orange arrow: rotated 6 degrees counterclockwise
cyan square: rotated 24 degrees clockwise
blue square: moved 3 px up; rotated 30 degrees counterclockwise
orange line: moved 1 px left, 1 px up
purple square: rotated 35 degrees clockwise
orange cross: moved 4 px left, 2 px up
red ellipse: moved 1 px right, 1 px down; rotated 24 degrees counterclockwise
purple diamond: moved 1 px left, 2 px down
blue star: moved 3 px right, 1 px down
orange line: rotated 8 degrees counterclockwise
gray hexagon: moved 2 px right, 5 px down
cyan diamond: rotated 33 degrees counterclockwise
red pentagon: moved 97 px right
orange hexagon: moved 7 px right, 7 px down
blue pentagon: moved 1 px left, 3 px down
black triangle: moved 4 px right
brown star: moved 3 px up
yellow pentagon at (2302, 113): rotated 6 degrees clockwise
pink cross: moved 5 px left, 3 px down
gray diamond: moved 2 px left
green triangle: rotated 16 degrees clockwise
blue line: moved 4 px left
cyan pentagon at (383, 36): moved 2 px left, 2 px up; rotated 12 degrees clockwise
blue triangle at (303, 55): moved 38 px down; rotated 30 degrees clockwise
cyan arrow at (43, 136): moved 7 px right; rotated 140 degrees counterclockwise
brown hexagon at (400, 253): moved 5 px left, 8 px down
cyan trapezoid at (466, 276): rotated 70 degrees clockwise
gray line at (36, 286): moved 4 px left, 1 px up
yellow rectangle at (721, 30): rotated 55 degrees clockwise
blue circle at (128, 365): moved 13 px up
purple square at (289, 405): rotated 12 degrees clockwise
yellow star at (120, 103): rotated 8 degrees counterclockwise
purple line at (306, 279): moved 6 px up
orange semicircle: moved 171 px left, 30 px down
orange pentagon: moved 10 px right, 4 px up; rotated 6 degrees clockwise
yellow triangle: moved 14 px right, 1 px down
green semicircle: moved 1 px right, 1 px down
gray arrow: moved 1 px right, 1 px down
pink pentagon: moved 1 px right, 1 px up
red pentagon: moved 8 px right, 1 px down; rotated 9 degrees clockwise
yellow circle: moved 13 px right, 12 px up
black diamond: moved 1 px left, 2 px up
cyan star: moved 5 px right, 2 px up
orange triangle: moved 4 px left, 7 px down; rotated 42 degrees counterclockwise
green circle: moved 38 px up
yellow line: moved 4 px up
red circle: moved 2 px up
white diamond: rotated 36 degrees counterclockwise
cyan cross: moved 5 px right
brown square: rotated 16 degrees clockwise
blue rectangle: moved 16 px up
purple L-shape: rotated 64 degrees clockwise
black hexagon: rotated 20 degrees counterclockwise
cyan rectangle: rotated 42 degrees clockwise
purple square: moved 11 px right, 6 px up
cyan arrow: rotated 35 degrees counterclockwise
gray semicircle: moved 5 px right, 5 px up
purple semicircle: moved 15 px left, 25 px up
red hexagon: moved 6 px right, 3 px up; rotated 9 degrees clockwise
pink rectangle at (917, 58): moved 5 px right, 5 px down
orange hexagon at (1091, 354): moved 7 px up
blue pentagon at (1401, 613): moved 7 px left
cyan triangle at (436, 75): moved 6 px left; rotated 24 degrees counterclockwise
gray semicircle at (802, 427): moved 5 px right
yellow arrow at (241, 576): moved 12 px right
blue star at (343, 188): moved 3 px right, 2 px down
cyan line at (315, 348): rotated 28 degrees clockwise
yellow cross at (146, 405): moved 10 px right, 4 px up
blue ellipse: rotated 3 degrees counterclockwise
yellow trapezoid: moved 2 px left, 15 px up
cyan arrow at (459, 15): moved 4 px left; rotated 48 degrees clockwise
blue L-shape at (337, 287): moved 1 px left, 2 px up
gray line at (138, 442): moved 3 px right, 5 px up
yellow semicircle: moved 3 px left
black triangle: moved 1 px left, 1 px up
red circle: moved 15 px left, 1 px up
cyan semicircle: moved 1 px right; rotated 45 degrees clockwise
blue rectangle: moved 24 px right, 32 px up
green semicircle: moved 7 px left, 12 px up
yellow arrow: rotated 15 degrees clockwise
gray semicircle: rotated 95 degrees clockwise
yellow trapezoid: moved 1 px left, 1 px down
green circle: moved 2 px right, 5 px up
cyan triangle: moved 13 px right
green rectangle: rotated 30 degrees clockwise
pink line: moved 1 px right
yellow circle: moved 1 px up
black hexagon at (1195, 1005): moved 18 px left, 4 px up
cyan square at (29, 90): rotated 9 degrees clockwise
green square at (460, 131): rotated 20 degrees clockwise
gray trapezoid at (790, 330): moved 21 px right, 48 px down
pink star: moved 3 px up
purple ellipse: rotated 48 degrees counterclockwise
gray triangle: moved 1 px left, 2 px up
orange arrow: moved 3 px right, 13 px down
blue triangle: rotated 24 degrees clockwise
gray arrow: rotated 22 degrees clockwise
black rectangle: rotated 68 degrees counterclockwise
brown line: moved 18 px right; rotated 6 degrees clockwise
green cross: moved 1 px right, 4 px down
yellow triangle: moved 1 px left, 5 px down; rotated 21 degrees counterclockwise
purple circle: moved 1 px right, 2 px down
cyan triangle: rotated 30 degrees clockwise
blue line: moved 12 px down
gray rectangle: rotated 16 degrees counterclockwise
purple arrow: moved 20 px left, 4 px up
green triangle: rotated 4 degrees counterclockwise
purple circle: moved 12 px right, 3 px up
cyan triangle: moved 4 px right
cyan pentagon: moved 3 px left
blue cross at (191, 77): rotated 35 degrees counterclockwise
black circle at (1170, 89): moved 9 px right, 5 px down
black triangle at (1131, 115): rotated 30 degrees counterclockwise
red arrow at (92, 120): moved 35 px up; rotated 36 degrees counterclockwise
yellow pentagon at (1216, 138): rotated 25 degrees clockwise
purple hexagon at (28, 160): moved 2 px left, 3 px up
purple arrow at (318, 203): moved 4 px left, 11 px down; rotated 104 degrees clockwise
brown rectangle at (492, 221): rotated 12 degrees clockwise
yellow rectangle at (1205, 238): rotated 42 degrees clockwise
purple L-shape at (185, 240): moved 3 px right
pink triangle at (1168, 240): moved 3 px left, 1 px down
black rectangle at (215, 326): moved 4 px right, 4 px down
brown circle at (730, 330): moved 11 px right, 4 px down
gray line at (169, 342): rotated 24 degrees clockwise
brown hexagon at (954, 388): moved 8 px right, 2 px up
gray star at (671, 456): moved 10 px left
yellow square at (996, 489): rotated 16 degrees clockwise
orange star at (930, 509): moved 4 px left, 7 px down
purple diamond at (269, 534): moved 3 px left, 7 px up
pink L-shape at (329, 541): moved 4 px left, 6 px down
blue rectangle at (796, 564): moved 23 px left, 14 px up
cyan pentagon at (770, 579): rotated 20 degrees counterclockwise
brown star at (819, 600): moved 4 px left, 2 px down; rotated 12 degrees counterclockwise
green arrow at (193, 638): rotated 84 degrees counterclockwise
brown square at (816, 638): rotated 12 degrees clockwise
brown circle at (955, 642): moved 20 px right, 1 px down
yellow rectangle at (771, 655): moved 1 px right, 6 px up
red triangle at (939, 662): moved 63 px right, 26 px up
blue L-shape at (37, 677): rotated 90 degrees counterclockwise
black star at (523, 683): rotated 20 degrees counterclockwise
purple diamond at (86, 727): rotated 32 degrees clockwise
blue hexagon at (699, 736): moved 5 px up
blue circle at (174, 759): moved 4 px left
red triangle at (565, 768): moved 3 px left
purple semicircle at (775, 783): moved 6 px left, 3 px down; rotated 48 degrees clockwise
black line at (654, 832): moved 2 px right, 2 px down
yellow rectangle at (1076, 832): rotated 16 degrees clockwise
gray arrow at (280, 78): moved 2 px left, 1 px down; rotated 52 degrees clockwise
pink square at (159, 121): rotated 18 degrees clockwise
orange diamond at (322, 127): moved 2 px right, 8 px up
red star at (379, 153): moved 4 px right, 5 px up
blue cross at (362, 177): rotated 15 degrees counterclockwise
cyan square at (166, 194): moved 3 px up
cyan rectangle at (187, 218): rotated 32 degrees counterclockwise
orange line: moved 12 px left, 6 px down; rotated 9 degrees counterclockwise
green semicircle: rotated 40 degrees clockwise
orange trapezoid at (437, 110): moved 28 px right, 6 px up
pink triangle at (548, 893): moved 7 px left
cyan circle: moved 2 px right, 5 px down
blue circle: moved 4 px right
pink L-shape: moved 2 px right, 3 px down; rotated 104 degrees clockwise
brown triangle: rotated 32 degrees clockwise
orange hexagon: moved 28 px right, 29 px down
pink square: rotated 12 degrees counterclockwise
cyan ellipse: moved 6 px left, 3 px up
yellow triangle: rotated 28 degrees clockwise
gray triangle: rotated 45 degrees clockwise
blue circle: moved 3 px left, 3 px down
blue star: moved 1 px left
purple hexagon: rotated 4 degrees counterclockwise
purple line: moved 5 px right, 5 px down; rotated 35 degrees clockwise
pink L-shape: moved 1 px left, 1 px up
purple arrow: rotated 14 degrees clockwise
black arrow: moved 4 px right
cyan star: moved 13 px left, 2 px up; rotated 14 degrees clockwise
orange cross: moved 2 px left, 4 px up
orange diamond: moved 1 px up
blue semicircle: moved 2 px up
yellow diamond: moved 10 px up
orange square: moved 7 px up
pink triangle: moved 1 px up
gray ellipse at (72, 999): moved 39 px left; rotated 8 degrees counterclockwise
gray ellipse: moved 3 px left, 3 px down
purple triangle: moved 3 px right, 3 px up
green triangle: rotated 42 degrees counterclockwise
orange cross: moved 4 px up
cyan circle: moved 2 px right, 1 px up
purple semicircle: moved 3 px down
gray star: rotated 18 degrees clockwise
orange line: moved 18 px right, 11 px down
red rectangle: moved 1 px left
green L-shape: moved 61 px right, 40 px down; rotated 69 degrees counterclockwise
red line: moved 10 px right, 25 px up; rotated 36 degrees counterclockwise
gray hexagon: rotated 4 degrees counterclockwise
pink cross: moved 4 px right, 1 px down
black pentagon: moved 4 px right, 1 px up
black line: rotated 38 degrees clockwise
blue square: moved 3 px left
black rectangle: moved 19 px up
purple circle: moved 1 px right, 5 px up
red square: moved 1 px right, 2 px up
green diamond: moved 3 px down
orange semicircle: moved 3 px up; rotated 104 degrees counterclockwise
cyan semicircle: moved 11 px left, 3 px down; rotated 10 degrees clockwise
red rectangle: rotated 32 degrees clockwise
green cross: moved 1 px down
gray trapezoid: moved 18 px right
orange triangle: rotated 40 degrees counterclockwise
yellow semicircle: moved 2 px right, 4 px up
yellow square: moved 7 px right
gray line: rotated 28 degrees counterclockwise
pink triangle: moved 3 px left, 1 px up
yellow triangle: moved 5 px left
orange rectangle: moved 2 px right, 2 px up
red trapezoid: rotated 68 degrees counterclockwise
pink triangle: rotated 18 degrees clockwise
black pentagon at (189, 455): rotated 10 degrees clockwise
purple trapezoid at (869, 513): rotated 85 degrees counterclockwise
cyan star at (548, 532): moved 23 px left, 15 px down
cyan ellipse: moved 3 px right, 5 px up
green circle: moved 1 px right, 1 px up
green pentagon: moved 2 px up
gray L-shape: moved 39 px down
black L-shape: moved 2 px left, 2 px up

- _Activity_: Word for word, restate the lines of the data above that fall between the line holding "cyan rectangle: rotated 42 degrees clockwise" and the line holding "orange hexagon at (1091, 354): moved 7 px up", inclusive, and no other lines.

- _Solution for this exercise_:
cyan rectangle: rotated 42 degrees clockwise
purple square: moved 11 px right, 6 px up
cyan arrow: rotated 35 degrees counterclockwise
gray semicircle: moved 5 px right, 5 px up
purple semicircle: moved 15 px left, 25 px up
red hexagon: moved 6 px right, 3 px up; rotated 9 degrees clockwise
pink rectangle at (917, 58): moved 5 px right, 5 px down
orange hexagon at (1091, 354): moved 7 px up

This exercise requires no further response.